### Records supplied
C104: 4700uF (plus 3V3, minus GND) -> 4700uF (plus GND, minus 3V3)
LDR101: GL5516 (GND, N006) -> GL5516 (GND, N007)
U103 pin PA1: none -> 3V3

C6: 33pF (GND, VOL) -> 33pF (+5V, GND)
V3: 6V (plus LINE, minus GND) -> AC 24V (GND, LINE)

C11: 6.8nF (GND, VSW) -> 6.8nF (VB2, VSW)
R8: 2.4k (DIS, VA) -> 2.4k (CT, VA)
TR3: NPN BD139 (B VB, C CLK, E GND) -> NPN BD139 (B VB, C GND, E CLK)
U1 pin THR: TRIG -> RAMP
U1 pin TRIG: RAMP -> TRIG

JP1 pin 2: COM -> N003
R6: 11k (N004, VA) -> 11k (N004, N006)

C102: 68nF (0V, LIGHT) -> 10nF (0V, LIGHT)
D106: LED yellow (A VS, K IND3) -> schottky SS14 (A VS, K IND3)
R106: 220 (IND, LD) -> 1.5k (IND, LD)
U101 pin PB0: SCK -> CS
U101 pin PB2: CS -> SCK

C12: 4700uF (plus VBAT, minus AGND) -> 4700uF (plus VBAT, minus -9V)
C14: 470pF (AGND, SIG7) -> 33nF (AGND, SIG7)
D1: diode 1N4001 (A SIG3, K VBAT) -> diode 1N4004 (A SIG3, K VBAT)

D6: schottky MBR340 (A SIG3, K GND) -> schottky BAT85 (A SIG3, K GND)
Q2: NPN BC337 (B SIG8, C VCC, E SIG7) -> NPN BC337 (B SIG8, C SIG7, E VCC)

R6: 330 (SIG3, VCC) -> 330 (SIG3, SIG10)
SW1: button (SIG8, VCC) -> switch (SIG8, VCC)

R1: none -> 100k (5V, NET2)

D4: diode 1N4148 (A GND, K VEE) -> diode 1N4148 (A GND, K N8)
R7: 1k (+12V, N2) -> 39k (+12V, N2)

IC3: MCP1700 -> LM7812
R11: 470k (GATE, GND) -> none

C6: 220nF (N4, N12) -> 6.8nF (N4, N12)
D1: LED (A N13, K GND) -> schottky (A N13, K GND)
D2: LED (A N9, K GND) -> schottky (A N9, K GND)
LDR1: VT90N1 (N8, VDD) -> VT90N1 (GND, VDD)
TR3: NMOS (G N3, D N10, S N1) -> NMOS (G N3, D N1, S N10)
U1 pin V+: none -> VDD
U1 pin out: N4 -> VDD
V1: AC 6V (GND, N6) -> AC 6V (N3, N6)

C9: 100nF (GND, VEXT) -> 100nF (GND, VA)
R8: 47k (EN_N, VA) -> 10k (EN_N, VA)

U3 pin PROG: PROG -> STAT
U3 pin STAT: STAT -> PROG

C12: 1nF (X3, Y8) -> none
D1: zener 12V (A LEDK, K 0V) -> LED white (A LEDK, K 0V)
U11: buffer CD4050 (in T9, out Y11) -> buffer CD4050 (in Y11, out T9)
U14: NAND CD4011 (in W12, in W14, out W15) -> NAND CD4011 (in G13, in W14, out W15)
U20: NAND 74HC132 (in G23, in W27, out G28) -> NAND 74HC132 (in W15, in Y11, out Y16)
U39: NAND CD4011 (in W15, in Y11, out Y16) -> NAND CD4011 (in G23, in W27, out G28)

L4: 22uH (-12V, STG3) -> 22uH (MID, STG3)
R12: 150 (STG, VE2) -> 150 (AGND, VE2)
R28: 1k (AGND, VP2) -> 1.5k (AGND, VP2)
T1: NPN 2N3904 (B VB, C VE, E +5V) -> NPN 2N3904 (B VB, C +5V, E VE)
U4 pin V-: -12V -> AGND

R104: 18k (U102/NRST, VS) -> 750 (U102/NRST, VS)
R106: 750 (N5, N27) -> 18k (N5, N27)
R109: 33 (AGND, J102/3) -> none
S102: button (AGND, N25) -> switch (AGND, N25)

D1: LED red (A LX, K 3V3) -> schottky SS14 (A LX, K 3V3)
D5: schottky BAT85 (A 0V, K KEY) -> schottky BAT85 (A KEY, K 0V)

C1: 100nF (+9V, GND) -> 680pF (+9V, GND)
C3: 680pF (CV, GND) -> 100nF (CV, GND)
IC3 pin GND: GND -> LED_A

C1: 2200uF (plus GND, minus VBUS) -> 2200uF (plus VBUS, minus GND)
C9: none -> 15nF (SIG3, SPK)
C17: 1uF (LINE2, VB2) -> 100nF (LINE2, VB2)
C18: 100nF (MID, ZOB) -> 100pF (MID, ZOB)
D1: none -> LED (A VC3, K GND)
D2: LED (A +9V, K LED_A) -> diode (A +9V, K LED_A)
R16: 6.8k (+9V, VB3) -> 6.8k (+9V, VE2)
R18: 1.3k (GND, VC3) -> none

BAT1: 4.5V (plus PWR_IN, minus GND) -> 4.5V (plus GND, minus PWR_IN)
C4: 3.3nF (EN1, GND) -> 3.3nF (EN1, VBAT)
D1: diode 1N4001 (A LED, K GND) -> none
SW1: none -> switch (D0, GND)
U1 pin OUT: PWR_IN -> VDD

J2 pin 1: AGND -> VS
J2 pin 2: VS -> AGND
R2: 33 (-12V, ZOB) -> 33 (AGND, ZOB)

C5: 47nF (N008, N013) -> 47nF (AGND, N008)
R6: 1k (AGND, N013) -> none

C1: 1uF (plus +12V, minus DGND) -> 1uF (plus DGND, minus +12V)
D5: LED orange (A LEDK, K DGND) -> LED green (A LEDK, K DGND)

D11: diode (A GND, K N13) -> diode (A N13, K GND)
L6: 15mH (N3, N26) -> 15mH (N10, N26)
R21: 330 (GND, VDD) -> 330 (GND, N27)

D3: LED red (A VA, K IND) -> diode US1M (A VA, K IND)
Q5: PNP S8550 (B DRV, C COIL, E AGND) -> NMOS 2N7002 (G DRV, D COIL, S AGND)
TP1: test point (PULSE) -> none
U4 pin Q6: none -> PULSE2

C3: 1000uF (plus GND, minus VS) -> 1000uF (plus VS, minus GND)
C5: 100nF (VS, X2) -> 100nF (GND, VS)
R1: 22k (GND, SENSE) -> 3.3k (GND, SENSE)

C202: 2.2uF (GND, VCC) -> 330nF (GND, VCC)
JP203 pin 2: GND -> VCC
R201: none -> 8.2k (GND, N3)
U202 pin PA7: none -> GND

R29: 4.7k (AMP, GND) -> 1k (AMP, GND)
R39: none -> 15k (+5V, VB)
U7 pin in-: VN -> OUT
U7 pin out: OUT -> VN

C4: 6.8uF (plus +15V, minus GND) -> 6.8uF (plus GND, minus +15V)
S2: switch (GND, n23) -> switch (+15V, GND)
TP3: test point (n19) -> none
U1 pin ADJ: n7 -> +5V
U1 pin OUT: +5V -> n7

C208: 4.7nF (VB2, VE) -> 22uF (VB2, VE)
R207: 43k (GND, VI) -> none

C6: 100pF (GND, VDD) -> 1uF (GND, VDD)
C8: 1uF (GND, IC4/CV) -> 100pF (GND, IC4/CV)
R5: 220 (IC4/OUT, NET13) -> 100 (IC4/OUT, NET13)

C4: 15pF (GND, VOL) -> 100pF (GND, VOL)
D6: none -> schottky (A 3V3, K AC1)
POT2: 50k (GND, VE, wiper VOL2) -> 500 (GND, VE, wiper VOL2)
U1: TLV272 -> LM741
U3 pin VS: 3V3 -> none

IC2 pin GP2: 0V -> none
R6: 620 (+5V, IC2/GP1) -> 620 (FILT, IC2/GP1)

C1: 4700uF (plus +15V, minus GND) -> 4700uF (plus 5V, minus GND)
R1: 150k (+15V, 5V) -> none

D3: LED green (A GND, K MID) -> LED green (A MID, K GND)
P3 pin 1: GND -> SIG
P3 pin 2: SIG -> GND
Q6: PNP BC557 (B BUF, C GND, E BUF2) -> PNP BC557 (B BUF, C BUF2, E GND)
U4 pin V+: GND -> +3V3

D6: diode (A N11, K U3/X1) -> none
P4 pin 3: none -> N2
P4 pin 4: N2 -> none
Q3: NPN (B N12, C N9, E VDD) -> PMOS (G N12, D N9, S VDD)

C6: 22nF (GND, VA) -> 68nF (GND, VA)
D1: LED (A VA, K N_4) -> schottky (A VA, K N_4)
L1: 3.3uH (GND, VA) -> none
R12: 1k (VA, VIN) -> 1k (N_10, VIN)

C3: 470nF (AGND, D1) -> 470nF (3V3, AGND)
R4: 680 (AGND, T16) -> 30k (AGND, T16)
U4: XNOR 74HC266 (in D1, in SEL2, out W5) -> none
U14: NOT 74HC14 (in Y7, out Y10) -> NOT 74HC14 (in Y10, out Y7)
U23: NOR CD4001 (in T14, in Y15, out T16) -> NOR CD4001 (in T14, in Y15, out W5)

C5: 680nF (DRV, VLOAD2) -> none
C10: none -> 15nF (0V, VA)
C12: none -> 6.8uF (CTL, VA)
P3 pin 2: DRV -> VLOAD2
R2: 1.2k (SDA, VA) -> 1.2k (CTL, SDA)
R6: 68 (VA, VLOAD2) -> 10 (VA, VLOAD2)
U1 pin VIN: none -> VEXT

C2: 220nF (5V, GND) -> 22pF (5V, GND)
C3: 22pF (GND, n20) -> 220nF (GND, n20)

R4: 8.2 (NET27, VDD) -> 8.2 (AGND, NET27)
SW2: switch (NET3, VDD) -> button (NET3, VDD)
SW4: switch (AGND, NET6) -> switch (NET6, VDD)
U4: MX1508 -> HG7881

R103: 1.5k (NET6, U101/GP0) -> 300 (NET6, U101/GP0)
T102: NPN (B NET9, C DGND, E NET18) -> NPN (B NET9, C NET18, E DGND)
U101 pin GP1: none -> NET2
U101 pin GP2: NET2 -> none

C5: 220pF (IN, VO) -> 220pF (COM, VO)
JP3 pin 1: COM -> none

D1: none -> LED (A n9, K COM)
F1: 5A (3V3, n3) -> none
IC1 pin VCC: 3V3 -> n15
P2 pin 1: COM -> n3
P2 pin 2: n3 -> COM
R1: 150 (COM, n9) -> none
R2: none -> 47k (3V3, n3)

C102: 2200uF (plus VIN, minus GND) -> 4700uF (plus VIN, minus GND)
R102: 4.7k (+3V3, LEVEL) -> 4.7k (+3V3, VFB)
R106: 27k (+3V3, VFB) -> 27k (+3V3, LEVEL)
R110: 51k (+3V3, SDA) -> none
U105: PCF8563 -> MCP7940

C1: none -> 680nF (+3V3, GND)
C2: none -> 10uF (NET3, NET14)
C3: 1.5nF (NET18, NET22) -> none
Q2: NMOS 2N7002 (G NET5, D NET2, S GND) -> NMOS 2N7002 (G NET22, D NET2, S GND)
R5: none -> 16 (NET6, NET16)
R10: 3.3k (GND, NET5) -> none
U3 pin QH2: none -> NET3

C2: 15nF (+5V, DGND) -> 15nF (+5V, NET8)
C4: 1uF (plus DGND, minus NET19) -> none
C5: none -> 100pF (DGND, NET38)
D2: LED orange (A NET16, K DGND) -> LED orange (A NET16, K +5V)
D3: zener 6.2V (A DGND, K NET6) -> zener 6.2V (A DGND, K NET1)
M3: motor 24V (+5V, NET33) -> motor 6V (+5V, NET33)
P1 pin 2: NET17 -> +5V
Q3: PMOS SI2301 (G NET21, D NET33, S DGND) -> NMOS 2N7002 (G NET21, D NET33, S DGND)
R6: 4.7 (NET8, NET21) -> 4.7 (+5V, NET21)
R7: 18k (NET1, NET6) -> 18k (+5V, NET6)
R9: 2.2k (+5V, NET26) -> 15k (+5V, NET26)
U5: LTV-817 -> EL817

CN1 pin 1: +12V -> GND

### Problem to solve
I'd like the lines above from the one with "Q6: PNP BC557" up to and including the one with "U4: XNOR 74HC266" copied exactly, with no other lines.

### Output of the exercise
Q6: PNP BC557 (B BUF, C GND, E BUF2) -> PNP BC557 (B BUF, C BUF2, E GND)
U4 pin V+: GND -> +3V3

D6: diode (A N11, K U3/X1) -> none
P4 pin 3: none -> N2
P4 pin 4: N2 -> none
Q3: NPN (B N12, C N9, E VDD) -> PMOS (G N12, D N9, S VDD)

C6: 22nF (GND, VA) -> 68nF (GND, VA)
D1: LED (A VA, K N_4) -> schottky (A VA, K N_4)
L1: 3.3uH (GND, VA) -> none
R12: 1k (VA, VIN) -> 1k (N_10, VIN)

C3: 470nF (AGND, D1) -> 470nF (3V3, AGND)
R4: 680 (AGND, T16) -> 30k (AGND, T16)
U4: XNOR 74HC266 (in D1, in SEL2, out W5) -> none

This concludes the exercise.